- **EXERCISE DATA**:
☆ ☆ ☆
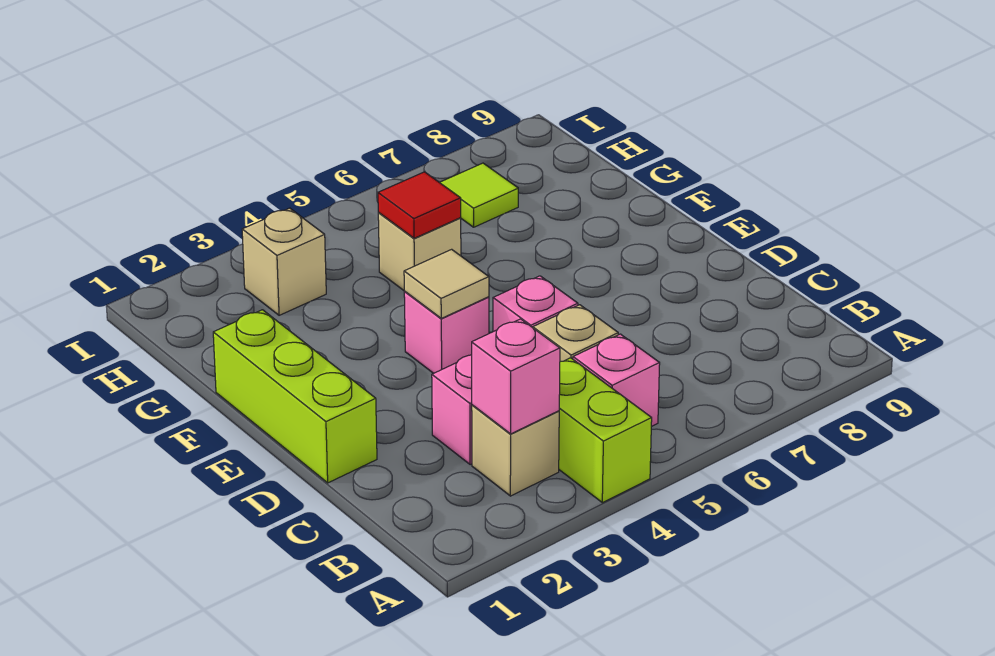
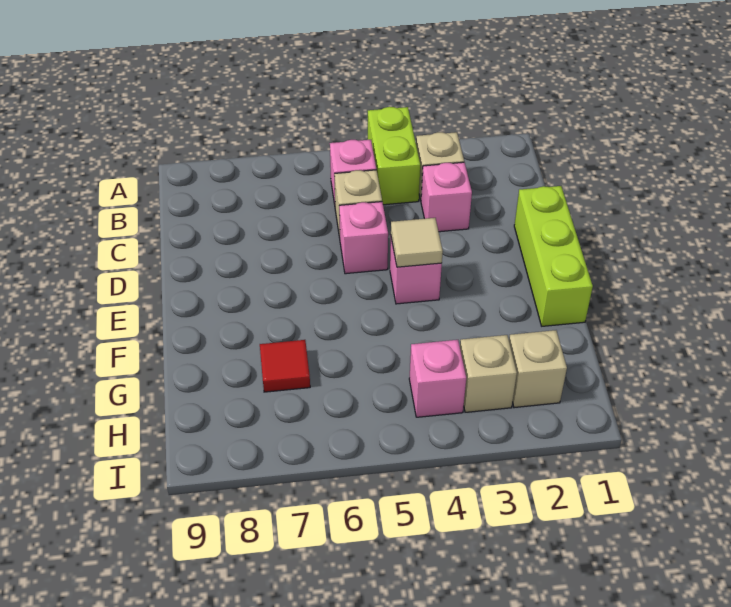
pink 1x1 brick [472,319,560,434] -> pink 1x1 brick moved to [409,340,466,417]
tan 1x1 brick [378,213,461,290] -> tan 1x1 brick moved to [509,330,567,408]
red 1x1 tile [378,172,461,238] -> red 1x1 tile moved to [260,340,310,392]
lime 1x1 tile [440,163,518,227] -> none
☆ ☆ ☆
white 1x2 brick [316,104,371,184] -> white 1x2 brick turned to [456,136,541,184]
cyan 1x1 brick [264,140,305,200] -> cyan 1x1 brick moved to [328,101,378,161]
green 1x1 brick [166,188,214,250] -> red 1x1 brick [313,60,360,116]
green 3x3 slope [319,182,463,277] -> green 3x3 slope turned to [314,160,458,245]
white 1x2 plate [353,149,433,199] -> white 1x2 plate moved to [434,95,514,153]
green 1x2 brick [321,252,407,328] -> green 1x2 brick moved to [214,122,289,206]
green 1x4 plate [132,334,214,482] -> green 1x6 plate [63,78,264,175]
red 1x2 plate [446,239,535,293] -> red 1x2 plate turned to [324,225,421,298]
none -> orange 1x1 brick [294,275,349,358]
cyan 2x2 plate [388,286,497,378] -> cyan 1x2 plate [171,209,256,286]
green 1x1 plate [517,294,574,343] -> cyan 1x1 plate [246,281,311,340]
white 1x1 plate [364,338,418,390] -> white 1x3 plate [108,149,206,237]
☆ ☆ ☆
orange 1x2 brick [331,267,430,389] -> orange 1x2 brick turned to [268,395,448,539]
☆ ☆ ☆
- **EXERCISE BRIEF**: Could you restate word for word the lines above from the one containing "white 1x2 plate [353,149,433,199]" through the one containing "white 1x1 plate", both included, and nothing else?

- **TASK SOLUTION**:
white 1x2 plate [353,149,433,199] -> white 1x2 plate moved to [434,95,514,153]
green 1x2 brick [321,252,407,328] -> green 1x2 brick moved to [214,122,289,206]
green 1x4 plate [132,334,214,482] -> green 1x6 plate [63,78,264,175]
red 1x2 plate [446,239,535,293] -> red 1x2 plate turned to [324,225,421,298]
none -> orange 1x1 brick [294,275,349,358]
cyan 2x2 plate [388,286,497,378] -> cyan 1x2 plate [171,209,256,286]
green 1x1 plate [517,294,574,343] -> cyan 1x1 plate [246,281,311,340]
white 1x1 plate [364,338,418,390] -> white 1x3 plate [108,149,206,237]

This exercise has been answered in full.